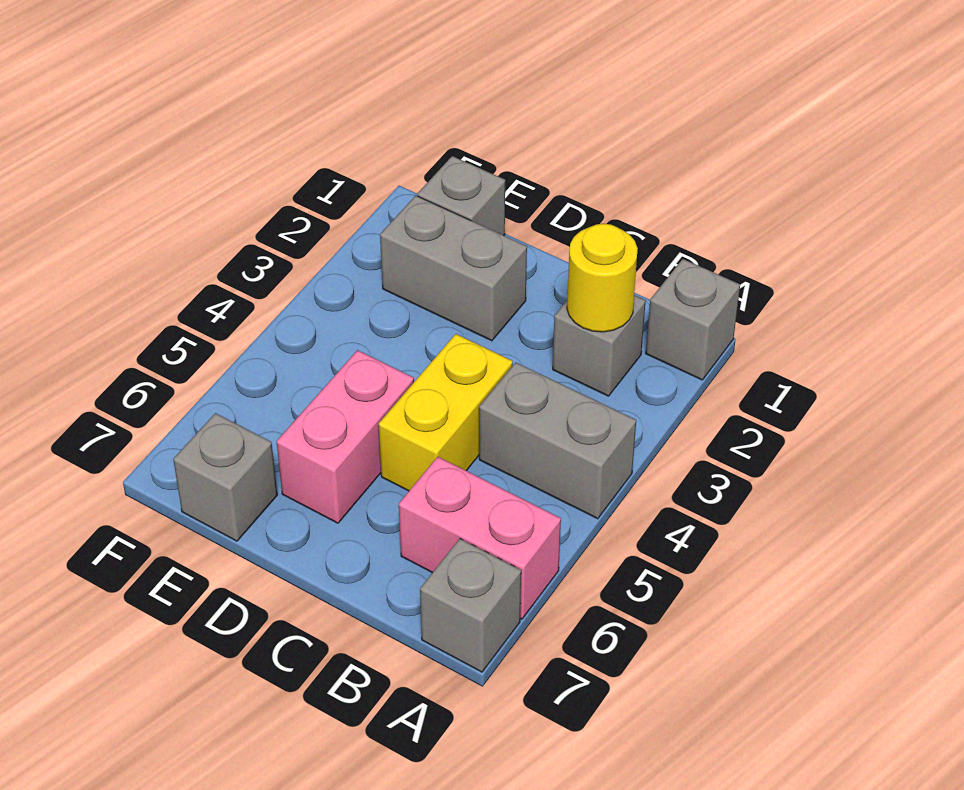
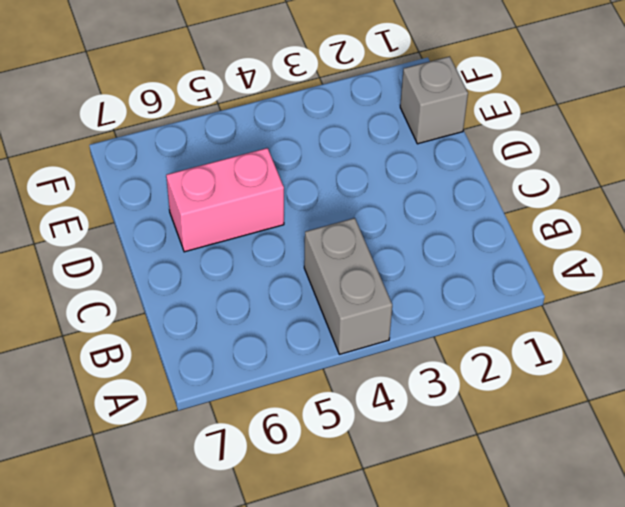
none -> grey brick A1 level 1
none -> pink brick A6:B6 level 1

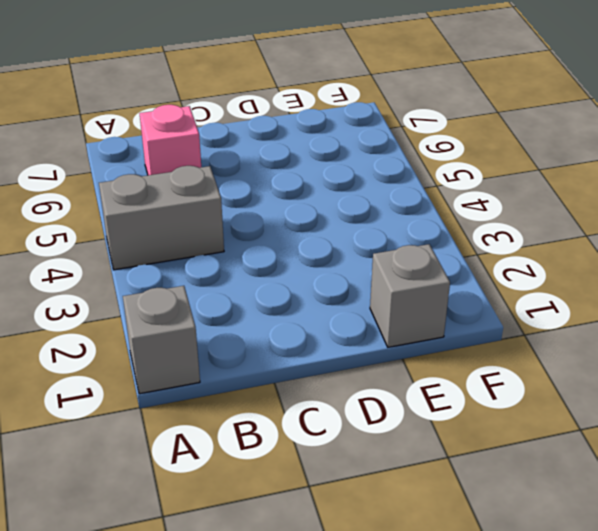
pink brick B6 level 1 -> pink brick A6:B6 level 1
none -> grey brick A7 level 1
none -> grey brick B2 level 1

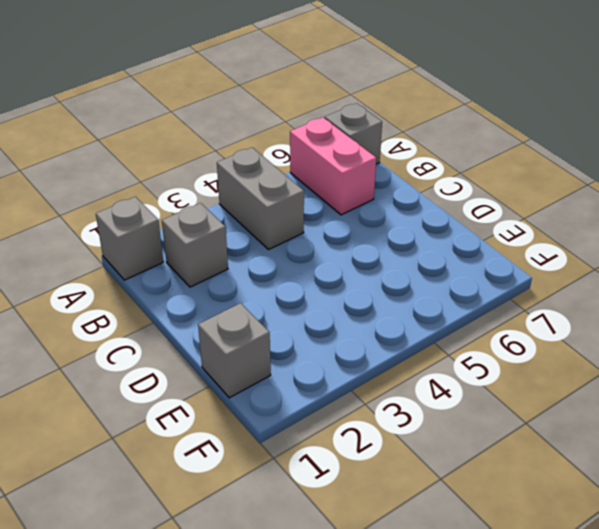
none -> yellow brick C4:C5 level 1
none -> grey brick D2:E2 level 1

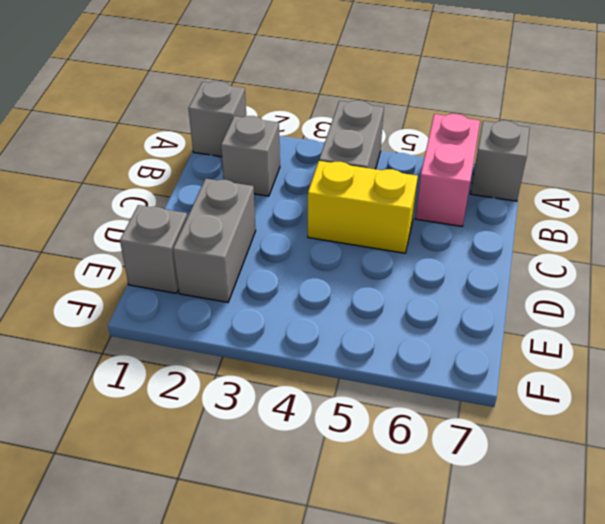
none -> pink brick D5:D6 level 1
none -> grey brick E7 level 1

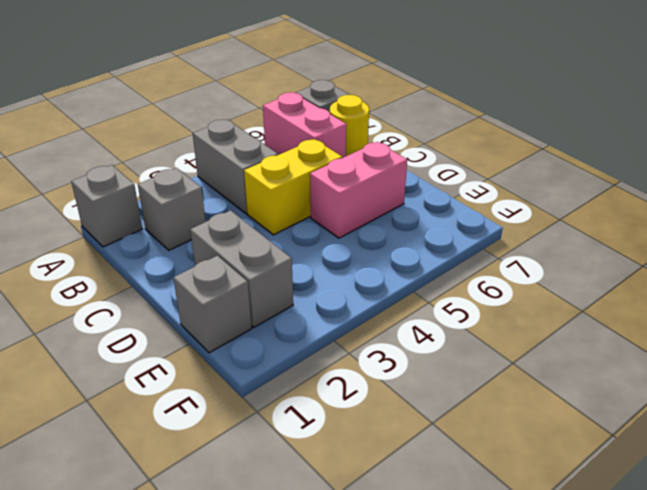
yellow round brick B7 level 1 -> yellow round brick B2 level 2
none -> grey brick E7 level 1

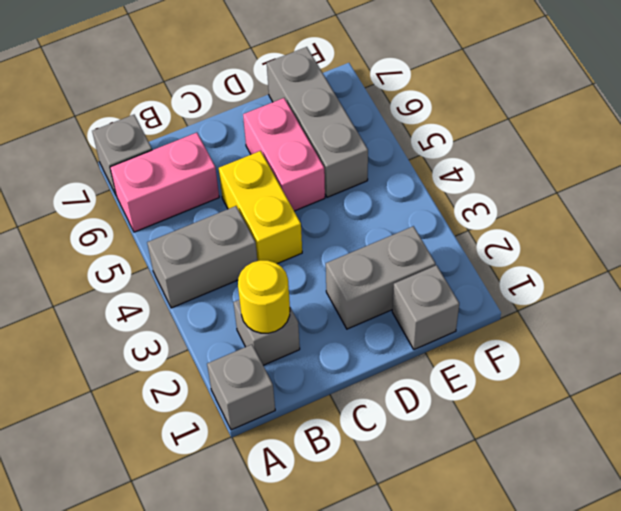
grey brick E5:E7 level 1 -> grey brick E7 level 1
——————————
INSTRUCTIONS FOR THE TASK: The data above is to be printed exactly, all of it, except for the pictures.

RESPONSE AREA:
none -> grey brick A1 level 1
none -> pink brick A6:B6 level 1

pink brick B6 level 1 -> pink brick A6:B6 level 1
none -> grey brick A7 level 1
none -> grey brick B2 level 1

none -> yellow brick C4:C5 level 1
none -> grey brick D2:E2 level 1

none -> pink brick D5:D6 level 1
none -> grey brick E7 level 1

yellow round brick B7 level 1 -> yellow round brick B2 level 2
none -> grey brick E7 level 1

grey brick E5:E7 level 1 -> grey brick E7 level 1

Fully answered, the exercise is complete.